PROBLEM REQUIREMENTS
In your copy, leave out the pictures and output only the lines from the one holding "D6: LED orange" through the end of the data below, exactly.
● ● ● ●
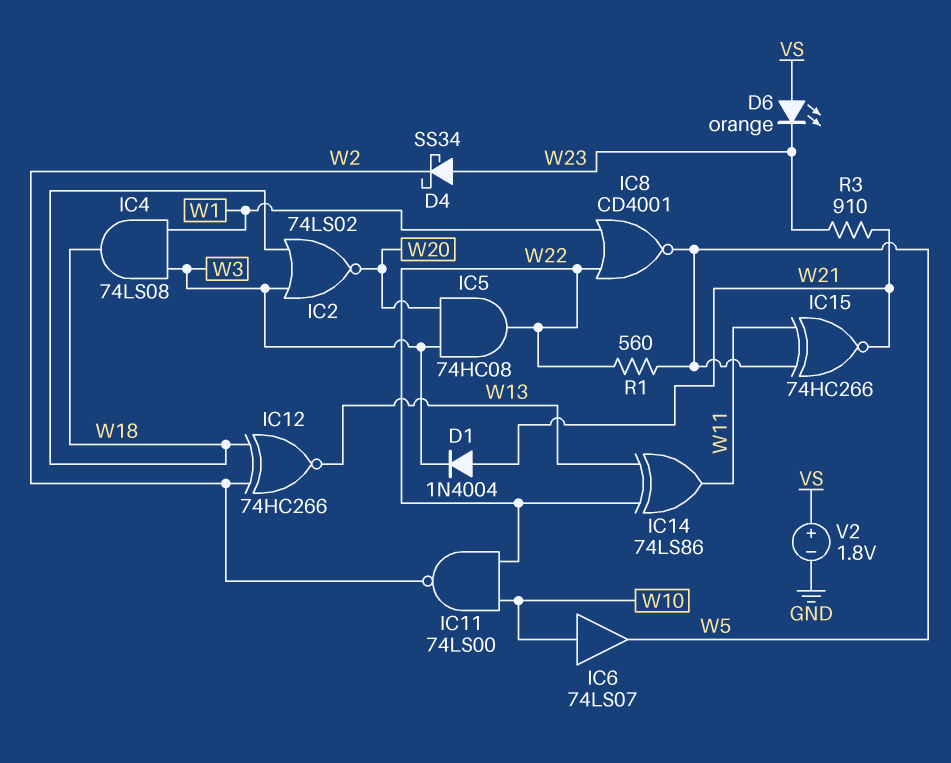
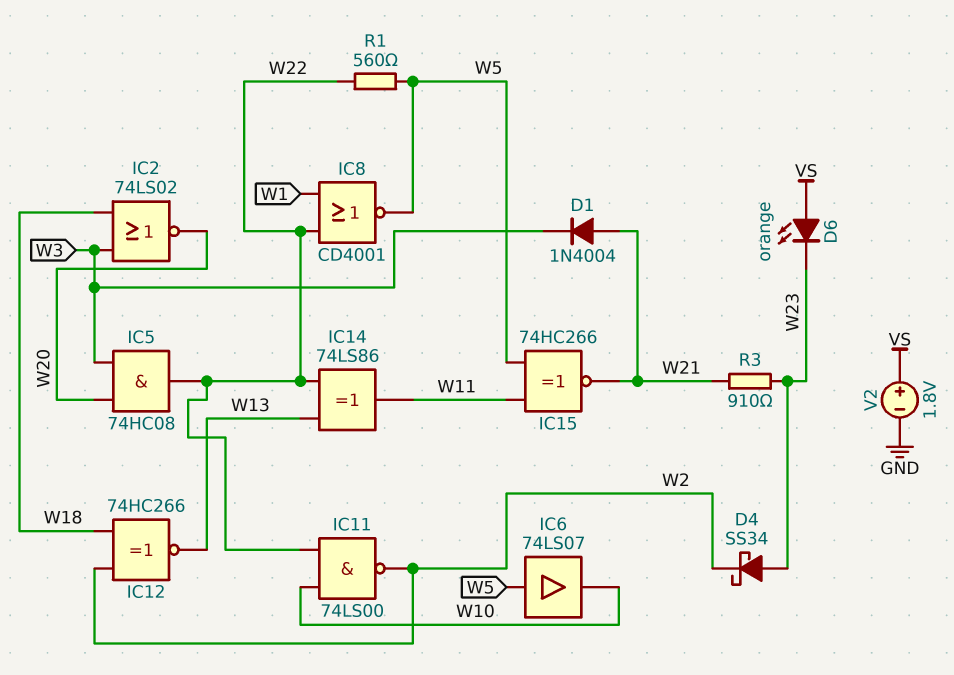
IC4: AND 74LS08 (in W1, in W3, out W18) -> none
IC6: buffer 74LS07 (in W10, out W5) -> buffer 74LS07 (in W5, out W10)

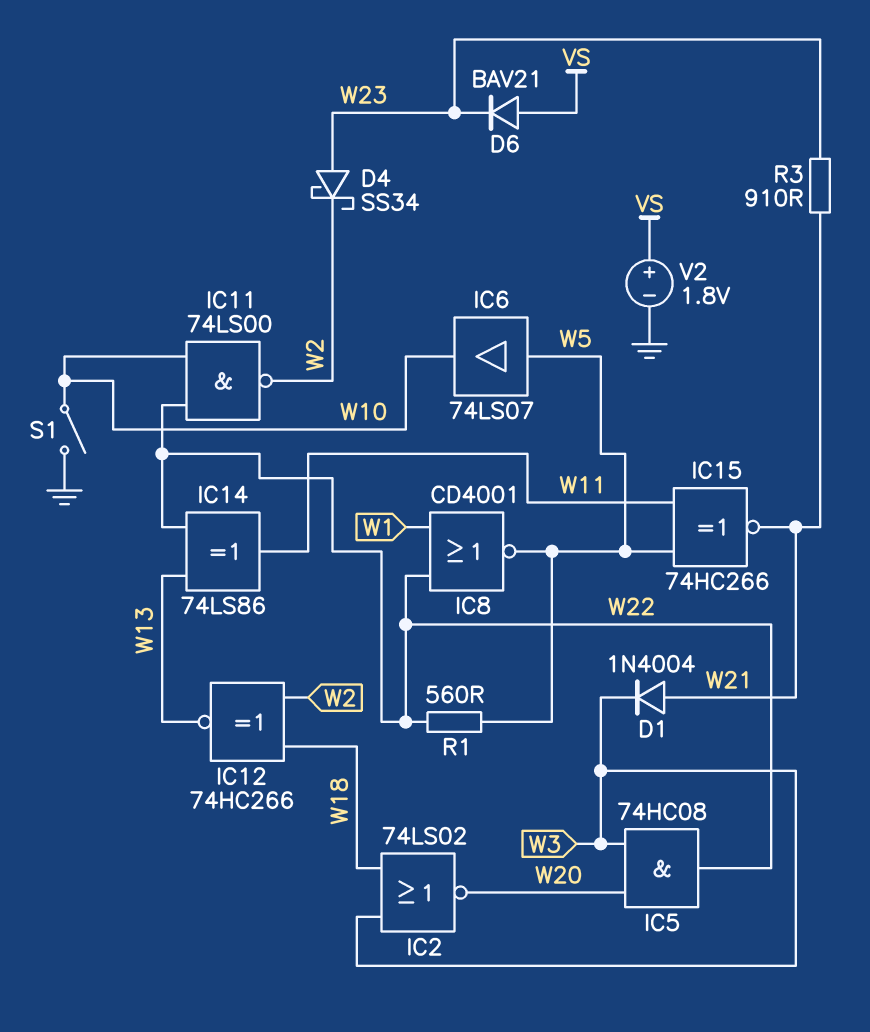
D6: LED orange (A VS, K W23) -> diode BAV21 (A VS, K W23)
S1: none -> switch (GND, W10)

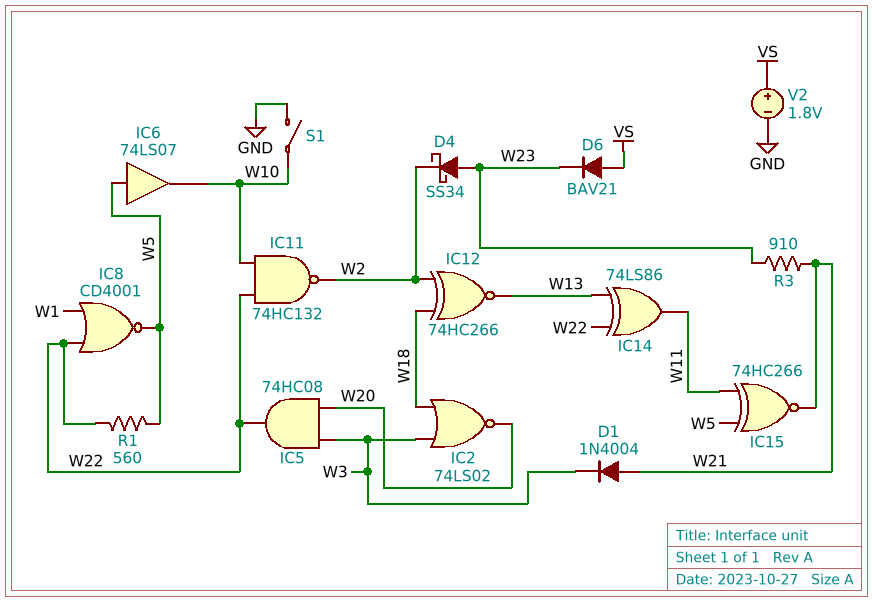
IC11: NAND 74LS00 (in W10, in W22, out W2) -> NAND 74HC132 (in W10, in W22, out W2)

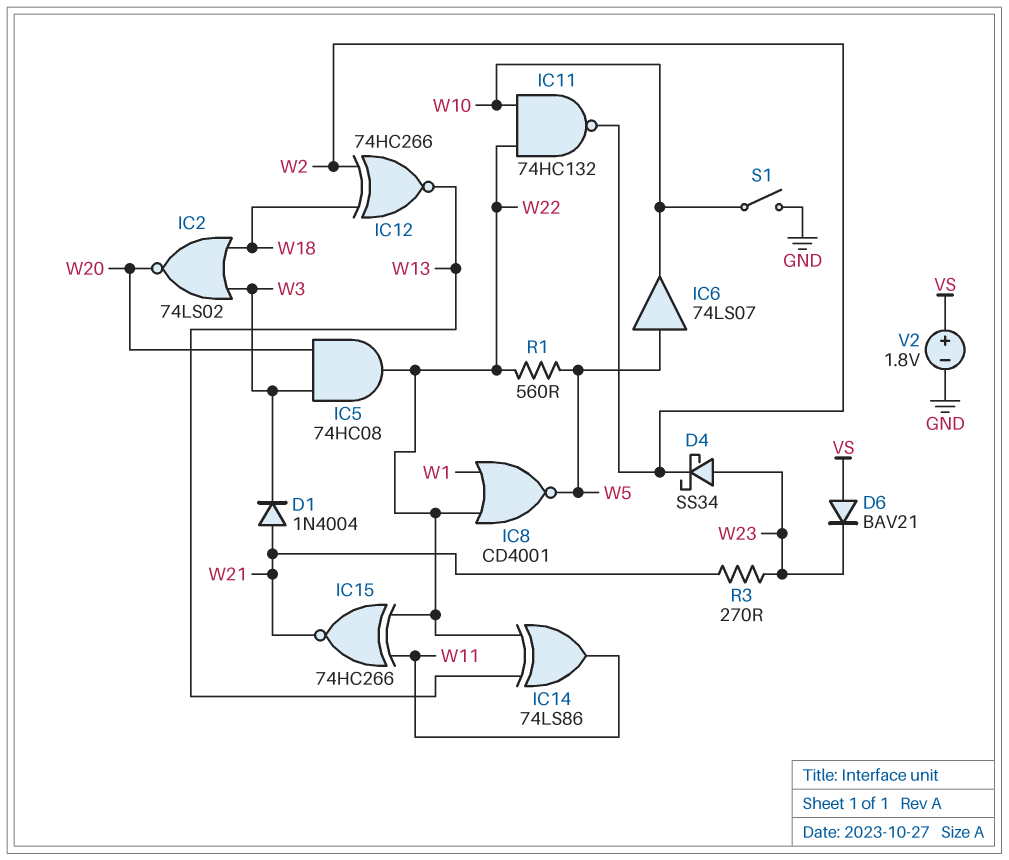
IC15: XNOR 74HC266 (in W5, in W11, out W21) -> XNOR 74HC266 (in W11, in W22, out W21)
R3: 910 (W21, W23) -> 270 (W21, W23)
● ● ● ●
RESPONSE BELOW
D6: LED orange (A VS, K W23) -> diode BAV21 (A VS, K W23)
S1: none -> switch (GND, W10)

IC11: NAND 74LS00 (in W10, in W22, out W2) -> NAND 74HC132 (in W10, in W22, out W2)

IC15: XNOR 74HC266 (in W5, in W11, out W21) -> XNOR 74HC266 (in W11, in W22, out W21)
R3: 910 (W21, W23) -> 270 (W21, W23)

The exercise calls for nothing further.